How to complete this task =
Starting at the line that holds "(572, 587) = (295, 137): purple" and stopping at the line that holds "(260, 233) = (152, 298): turquoise", restate the records below word for word, with both of those lines included.

Extracted records
__________

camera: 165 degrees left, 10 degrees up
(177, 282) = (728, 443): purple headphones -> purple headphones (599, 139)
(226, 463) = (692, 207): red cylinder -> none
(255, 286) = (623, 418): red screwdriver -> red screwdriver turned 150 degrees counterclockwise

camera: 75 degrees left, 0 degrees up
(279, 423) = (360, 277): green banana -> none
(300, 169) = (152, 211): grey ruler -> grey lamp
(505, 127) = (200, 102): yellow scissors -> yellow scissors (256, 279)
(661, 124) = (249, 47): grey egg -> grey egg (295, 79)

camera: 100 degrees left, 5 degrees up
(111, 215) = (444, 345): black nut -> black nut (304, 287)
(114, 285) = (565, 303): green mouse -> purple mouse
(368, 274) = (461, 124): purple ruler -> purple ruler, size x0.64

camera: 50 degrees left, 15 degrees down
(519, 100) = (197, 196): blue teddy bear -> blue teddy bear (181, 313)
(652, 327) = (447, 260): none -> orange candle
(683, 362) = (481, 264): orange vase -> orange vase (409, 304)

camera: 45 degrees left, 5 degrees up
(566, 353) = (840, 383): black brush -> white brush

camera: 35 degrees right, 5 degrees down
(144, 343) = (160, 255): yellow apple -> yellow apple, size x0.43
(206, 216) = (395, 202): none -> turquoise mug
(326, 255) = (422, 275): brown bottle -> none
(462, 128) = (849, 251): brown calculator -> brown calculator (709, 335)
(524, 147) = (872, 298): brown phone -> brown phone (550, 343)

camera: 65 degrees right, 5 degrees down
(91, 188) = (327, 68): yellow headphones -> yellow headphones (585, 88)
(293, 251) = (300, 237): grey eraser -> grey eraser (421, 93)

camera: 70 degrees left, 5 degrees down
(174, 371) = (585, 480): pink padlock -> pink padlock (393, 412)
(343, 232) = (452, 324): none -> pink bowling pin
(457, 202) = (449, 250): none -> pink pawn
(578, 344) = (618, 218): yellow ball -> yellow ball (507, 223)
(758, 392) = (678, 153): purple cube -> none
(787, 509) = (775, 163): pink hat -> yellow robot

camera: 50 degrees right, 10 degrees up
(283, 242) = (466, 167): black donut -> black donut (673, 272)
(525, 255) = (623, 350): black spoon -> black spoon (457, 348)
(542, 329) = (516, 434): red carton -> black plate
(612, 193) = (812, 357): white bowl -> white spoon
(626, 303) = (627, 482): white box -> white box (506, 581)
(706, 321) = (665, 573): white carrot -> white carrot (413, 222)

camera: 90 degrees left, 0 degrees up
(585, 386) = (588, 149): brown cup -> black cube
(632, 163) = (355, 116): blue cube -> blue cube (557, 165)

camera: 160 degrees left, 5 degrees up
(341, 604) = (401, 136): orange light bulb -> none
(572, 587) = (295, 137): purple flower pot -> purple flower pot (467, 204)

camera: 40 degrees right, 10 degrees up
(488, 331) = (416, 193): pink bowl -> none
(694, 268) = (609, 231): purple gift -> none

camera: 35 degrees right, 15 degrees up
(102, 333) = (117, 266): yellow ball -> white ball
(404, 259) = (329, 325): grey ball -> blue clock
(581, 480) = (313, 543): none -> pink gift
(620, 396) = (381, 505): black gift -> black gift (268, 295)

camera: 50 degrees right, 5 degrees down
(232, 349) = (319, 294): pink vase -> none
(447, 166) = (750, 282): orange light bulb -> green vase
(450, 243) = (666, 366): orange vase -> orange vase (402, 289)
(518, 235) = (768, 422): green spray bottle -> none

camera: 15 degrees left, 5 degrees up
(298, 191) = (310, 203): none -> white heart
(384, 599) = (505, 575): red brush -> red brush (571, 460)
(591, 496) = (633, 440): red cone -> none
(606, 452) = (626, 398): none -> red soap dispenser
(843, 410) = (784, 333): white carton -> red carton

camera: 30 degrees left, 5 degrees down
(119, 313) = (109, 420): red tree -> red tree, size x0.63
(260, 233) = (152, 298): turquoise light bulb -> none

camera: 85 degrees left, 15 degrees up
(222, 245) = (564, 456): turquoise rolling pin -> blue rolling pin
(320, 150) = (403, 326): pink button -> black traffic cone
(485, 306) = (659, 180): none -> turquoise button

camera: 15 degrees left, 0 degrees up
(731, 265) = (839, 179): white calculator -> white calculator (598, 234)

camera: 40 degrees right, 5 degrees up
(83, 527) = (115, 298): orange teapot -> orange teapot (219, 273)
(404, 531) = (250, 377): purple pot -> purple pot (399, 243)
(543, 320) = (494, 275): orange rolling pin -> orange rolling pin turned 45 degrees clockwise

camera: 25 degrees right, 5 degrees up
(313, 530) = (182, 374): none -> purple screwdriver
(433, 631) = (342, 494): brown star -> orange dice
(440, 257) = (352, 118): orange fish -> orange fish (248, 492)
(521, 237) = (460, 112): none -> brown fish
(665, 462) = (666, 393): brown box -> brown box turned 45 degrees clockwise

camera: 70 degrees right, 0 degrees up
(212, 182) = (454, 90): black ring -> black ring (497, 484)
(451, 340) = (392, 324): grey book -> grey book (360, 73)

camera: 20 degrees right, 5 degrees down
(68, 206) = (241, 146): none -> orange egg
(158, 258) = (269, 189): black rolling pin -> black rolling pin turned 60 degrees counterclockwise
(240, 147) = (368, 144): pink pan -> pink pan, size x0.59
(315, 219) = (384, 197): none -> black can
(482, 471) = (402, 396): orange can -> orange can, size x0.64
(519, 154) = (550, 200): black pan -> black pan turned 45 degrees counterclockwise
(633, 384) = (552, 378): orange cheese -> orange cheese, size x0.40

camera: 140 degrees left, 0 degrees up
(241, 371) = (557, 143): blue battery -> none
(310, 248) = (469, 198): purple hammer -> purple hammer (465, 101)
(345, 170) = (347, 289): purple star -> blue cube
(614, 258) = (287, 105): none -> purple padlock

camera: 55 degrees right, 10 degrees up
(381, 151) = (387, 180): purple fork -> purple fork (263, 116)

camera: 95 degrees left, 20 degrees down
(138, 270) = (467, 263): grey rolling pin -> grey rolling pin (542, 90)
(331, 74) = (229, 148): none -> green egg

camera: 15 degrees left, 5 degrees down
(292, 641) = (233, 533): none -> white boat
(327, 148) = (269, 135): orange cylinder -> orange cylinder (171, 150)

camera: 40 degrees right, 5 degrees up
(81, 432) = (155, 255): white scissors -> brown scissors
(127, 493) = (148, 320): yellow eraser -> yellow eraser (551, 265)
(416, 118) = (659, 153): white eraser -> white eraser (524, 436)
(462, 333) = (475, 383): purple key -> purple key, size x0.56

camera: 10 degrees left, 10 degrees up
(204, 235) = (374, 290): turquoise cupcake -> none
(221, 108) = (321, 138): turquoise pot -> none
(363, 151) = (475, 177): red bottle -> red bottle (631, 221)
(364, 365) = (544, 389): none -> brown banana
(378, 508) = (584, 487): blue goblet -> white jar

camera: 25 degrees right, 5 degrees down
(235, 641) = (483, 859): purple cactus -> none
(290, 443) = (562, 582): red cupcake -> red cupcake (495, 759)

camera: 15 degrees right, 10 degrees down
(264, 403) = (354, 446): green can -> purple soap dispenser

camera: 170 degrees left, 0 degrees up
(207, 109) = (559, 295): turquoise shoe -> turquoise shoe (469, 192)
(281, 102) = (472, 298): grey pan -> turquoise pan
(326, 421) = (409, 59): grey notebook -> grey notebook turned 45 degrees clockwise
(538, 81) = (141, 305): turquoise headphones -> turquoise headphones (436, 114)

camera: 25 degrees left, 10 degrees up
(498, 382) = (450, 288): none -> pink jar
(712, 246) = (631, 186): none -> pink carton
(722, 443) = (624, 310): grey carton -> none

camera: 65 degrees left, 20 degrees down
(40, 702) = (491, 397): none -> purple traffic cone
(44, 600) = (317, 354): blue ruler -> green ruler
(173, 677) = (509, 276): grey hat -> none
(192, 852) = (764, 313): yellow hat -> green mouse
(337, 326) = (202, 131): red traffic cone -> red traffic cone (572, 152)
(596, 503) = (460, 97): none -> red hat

__________

Answer space =
(572, 587) = (295, 137): purple flower pot -> purple flower pot (467, 204)

camera: 40 degrees right, 10 degrees up
(488, 331) = (416, 193): pink bowl -> none
(694, 268) = (609, 231): purple gift -> none

camera: 35 degrees right, 15 degrees up
(102, 333) = (117, 266): yellow ball -> white ball
(404, 259) = (329, 325): grey ball -> blue clock
(581, 480) = (313, 543): none -> pink gift
(620, 396) = (381, 505): black gift -> black gift (268, 295)

camera: 50 degrees right, 5 degrees down
(232, 349) = (319, 294): pink vase -> none
(447, 166) = (750, 282): orange light bulb -> green vase
(450, 243) = (666, 366): orange vase -> orange vase (402, 289)
(518, 235) = (768, 422): green spray bottle -> none

camera: 15 degrees left, 5 degrees up
(298, 191) = (310, 203): none -> white heart
(384, 599) = (505, 575): red brush -> red brush (571, 460)
(591, 496) = (633, 440): red cone -> none
(606, 452) = (626, 398): none -> red soap dispenser
(843, 410) = (784, 333): white carton -> red carton

camera: 30 degrees left, 5 degrees down
(119, 313) = (109, 420): red tree -> red tree, size x0.63
(260, 233) = (152, 298): turquoise light bulb -> none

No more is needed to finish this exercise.